#### [DIRECTION]
State how many lines of the listing below include the word "image". Give only the number.

#### [MATERIAL PROVIDED]
↓

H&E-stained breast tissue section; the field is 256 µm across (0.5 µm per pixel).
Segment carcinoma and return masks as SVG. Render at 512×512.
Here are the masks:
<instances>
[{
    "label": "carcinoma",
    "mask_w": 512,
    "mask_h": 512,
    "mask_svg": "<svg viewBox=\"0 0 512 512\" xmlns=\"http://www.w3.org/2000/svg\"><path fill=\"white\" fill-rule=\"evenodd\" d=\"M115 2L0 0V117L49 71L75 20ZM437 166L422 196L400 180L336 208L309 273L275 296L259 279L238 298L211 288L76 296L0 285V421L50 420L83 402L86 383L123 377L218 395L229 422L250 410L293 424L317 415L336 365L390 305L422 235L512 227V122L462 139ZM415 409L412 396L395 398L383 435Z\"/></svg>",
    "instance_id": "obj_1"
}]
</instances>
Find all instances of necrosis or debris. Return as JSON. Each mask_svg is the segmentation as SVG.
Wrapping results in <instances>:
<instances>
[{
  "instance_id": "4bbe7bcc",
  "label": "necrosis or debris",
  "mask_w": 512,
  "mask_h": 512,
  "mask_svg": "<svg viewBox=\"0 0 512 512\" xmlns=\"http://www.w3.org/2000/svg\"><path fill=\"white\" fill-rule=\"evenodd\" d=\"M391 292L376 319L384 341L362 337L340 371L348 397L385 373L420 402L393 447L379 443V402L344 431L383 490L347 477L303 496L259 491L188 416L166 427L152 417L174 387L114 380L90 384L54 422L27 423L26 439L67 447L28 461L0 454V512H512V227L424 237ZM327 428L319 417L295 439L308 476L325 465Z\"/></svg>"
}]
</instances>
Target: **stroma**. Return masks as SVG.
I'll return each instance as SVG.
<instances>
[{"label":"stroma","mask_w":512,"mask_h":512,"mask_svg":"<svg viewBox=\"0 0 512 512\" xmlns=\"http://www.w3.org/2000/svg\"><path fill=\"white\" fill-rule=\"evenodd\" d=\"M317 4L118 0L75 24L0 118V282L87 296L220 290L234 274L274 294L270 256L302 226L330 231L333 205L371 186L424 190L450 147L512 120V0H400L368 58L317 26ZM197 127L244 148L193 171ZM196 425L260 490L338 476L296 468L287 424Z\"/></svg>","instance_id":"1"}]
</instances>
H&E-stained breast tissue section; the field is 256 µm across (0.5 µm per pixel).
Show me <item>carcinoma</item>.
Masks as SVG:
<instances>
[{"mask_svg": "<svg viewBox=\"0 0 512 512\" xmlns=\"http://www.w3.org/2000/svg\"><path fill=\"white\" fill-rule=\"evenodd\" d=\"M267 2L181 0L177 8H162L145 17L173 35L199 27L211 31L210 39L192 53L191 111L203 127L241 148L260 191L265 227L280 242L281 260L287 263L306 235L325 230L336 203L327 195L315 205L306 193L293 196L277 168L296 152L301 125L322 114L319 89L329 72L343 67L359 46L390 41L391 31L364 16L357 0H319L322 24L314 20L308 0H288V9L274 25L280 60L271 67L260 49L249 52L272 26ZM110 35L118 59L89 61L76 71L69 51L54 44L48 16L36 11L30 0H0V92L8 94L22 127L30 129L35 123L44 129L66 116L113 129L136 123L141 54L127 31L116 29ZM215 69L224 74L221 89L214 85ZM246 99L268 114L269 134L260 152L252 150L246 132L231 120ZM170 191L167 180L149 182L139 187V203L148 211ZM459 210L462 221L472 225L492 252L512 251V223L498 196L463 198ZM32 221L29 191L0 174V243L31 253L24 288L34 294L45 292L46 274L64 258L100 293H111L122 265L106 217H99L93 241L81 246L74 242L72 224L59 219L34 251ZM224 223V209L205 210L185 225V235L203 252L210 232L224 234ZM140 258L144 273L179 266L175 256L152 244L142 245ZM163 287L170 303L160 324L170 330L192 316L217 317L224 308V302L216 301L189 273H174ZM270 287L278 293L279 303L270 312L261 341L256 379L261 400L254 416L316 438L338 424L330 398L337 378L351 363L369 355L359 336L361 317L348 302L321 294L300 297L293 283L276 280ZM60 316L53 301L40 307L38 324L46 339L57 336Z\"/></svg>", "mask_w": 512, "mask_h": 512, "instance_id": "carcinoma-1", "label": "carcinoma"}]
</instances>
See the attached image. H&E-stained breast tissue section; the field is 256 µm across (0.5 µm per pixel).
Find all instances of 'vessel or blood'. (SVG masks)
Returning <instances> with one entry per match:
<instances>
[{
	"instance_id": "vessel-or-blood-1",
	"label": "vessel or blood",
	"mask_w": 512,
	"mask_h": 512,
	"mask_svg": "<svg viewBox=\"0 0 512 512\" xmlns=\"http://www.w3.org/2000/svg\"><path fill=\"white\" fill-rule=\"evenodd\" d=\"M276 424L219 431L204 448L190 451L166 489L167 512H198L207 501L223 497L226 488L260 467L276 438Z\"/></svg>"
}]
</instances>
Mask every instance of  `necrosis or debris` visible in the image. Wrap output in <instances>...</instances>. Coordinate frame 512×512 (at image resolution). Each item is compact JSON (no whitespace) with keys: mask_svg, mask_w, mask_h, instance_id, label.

↑

#### [SOLUTION TO THE EXERCISE]
2